_AIM OF THE EXERCISE:_ Update the data below by replacing every "green grassy at center" with "green grass at center" and leaving all else unchanged. Omit the pictures from your answer.

_MATERIAL FOR THIS TASK:_
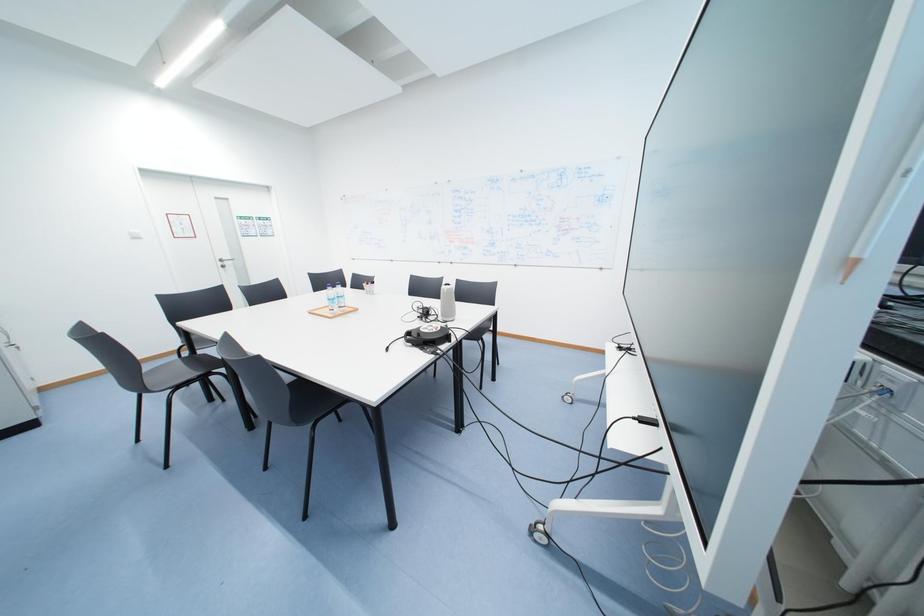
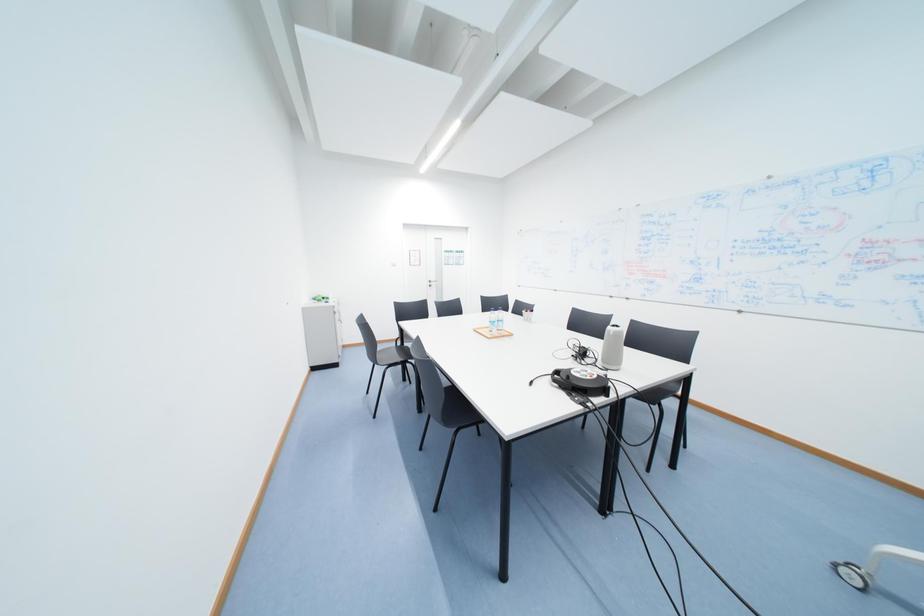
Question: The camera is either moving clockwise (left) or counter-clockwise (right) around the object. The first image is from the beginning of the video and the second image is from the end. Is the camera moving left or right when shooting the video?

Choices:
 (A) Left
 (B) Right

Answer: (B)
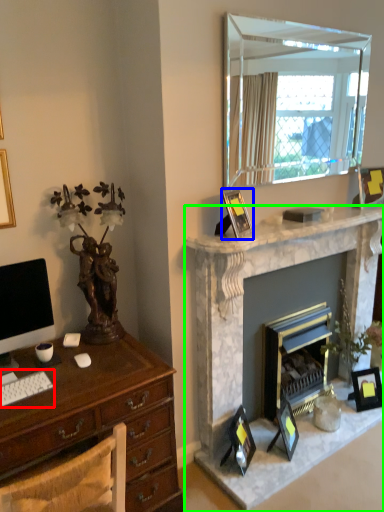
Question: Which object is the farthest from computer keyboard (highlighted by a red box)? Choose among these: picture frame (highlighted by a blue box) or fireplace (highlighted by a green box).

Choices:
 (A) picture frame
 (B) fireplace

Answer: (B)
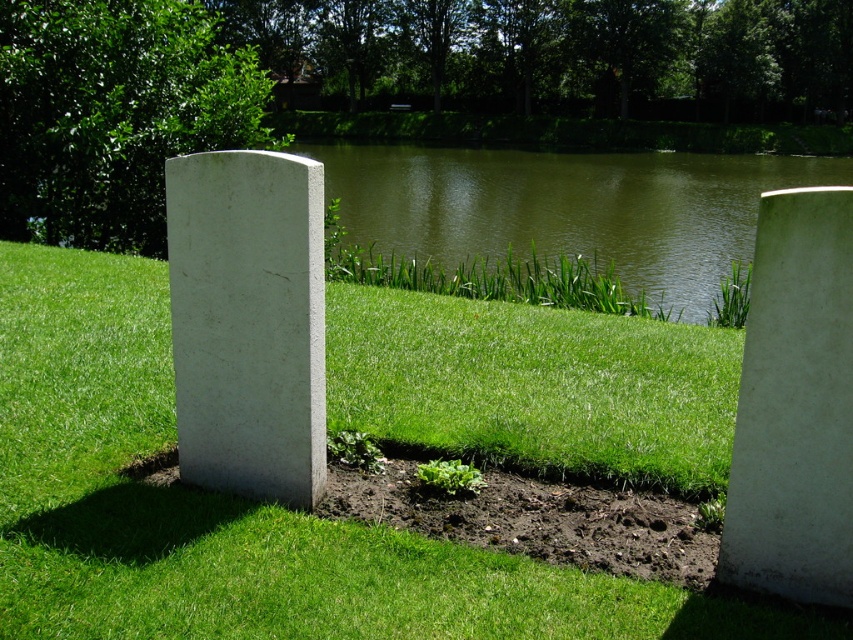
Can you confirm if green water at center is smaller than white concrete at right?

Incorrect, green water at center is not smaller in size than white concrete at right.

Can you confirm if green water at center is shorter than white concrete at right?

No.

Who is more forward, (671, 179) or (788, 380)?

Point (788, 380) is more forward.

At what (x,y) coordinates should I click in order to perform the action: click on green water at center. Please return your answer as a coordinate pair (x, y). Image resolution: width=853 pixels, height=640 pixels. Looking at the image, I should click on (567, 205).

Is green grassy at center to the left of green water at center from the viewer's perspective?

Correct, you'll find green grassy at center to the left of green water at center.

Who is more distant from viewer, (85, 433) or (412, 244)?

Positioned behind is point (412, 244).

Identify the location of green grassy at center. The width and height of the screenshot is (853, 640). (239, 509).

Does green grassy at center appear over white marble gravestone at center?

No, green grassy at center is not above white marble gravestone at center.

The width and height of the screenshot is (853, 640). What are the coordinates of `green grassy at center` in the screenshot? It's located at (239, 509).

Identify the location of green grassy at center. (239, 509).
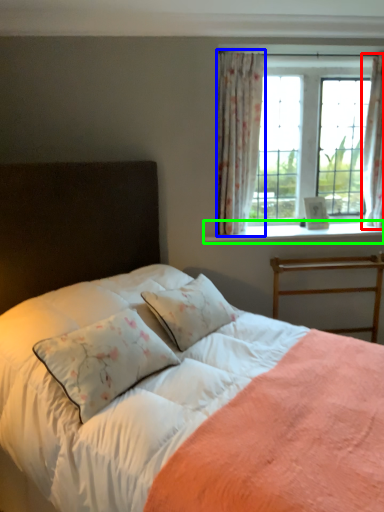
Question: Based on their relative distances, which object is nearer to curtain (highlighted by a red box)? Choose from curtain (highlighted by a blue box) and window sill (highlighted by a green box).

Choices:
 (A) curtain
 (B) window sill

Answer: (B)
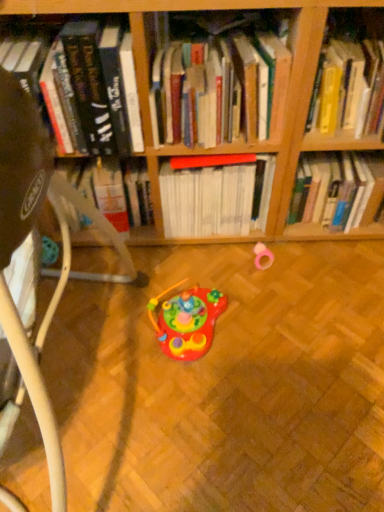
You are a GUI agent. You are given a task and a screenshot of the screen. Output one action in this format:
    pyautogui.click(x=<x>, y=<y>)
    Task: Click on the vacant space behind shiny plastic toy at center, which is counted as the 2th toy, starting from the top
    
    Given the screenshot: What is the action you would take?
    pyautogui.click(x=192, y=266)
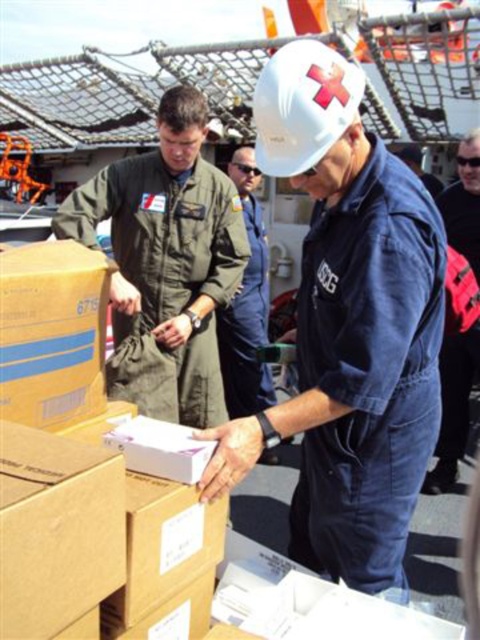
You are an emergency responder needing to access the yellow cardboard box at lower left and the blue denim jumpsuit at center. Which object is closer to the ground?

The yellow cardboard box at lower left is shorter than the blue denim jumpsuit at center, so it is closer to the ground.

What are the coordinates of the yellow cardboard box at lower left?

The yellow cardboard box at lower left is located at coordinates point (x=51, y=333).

_EXERCISE OUTPUT:_
Question: The camera is either moving clockwise (left) or counter-clockwise (right) around the object. The first image is from the beginning of the video and the second image is from the end. Is the camera moving left or right when shooting the video?

Choices:
 (A) Left
 (B) Right

Answer: (B)
Question: Which object is the farthest from computer keyboard (highlighted by a red box)? Choose among these: picture frame (highlighted by a blue box) or fireplace (highlighted by a green box).

Choices:
 (A) picture frame
 (B) fireplace

Answer: (B)
Can you confirm if green water at center is smaller than white concrete at right?

Incorrect, green water at center is not smaller in size than white concrete at right.

Can you confirm if green water at center is shorter than white concrete at right?

No.

Who is more forward, (671, 179) or (788, 380)?

Point (788, 380) is more forward.

At what (x,y) coordinates should I click in order to perform the action: click on green water at center. Please return your answer as a coordinate pair (x, y). Image resolution: width=853 pixels, height=640 pixels. Looking at the image, I should click on (567, 205).

Is green grass at center to the left of green water at center from the viewer's perspective?

Correct, you'll find green grass at center to the left of green water at center.

Who is more distant from viewer, (85, 433) or (412, 244)?

Positioned behind is point (412, 244).

Identify the location of green grass at center. The width and height of the screenshot is (853, 640). (239, 509).

Does green grass at center appear over white marble gravestone at center?

No, green grass at center is not above white marble gravestone at center.

The width and height of the screenshot is (853, 640). What are the coordinates of `green grass at center` in the screenshot? It's located at (239, 509).

Identify the location of green grass at center. (239, 509).
Question: Based on their relative distances, which object is nearer to curtain (highlighted by a red box)? Choose from curtain (highlighted by a blue box) and window sill (highlighted by a green box).

Choices:
 (A) curtain
 (B) window sill

Answer: (B)
You are a GUI agent. You are given a task and a screenshot of the screen. Output one action in this format:
    pyautogui.click(x=<x>, y=<y>)
    Task: Click on the vacant space behind shiny plastic toy at center, which is counted as the 2th toy, starting from the top
    
    Given the screenshot: What is the action you would take?
    pyautogui.click(x=192, y=266)
You are an emergency responder needing to access the yellow cardboard box at lower left and the blue denim jumpsuit at center. Which object is closer to the ground?

The yellow cardboard box at lower left is shorter than the blue denim jumpsuit at center, so it is closer to the ground.

What are the coordinates of the yellow cardboard box at lower left?

The yellow cardboard box at lower left is located at coordinates point (x=51, y=333).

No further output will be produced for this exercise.